Data Block Start

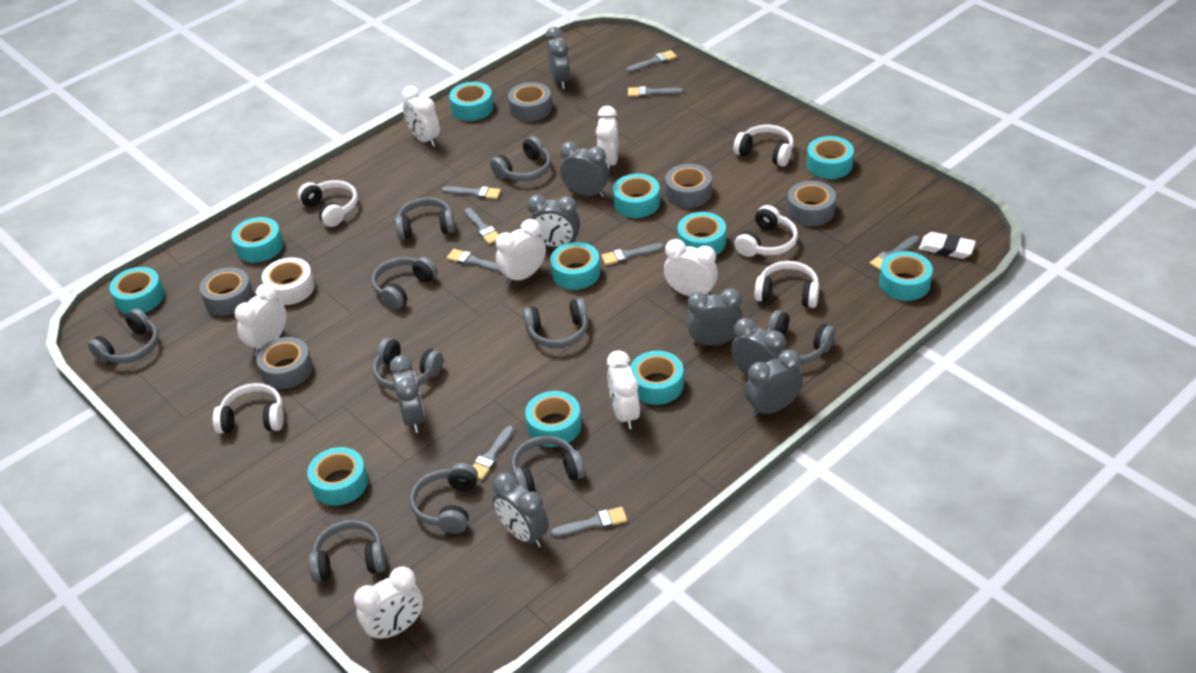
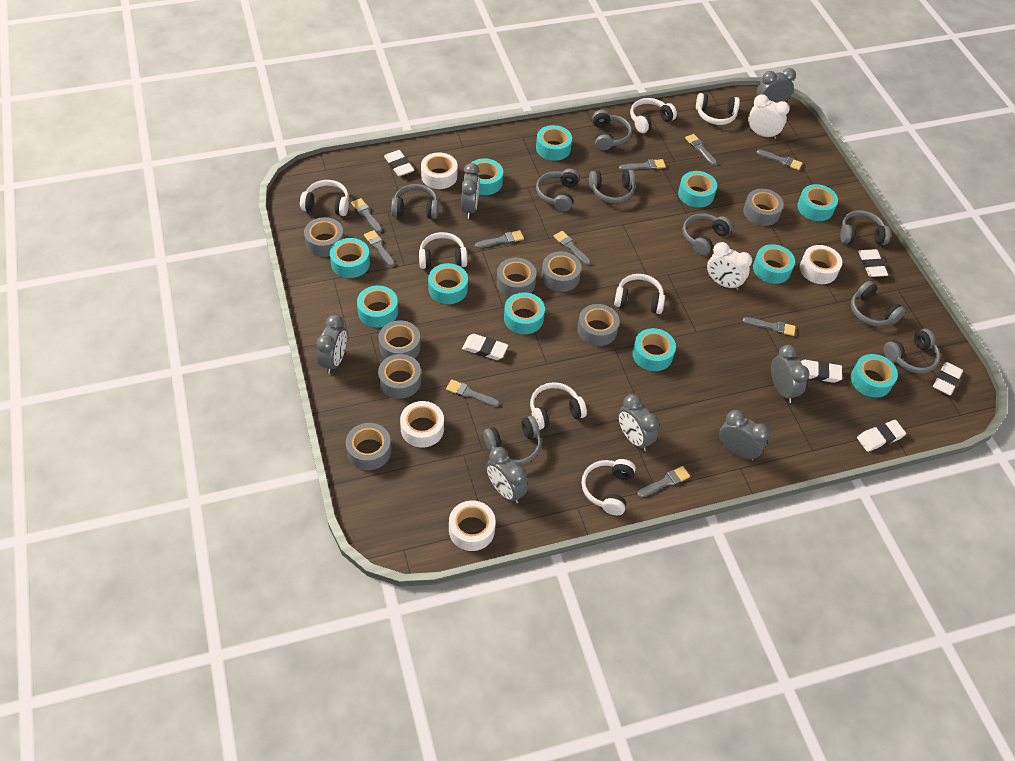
grey brush: 9 -> 10
grey clock: 8 -> 7
grey headphones: 10 -> 9
grey tape: 5 -> 8
white clock: 7 -> 2
white eraser: 1 -> 6
white headphones: 5 -> 7
white tape: 1 -> 4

Data Block End

In the records above, return precisely the line containing "grey tape: 5 -> 8" and each line that comes after it, up to the final one.

**Written reply**
grey tape: 5 -> 8
white clock: 7 -> 2
white eraser: 1 -> 6
white headphones: 5 -> 7
white tape: 1 -> 4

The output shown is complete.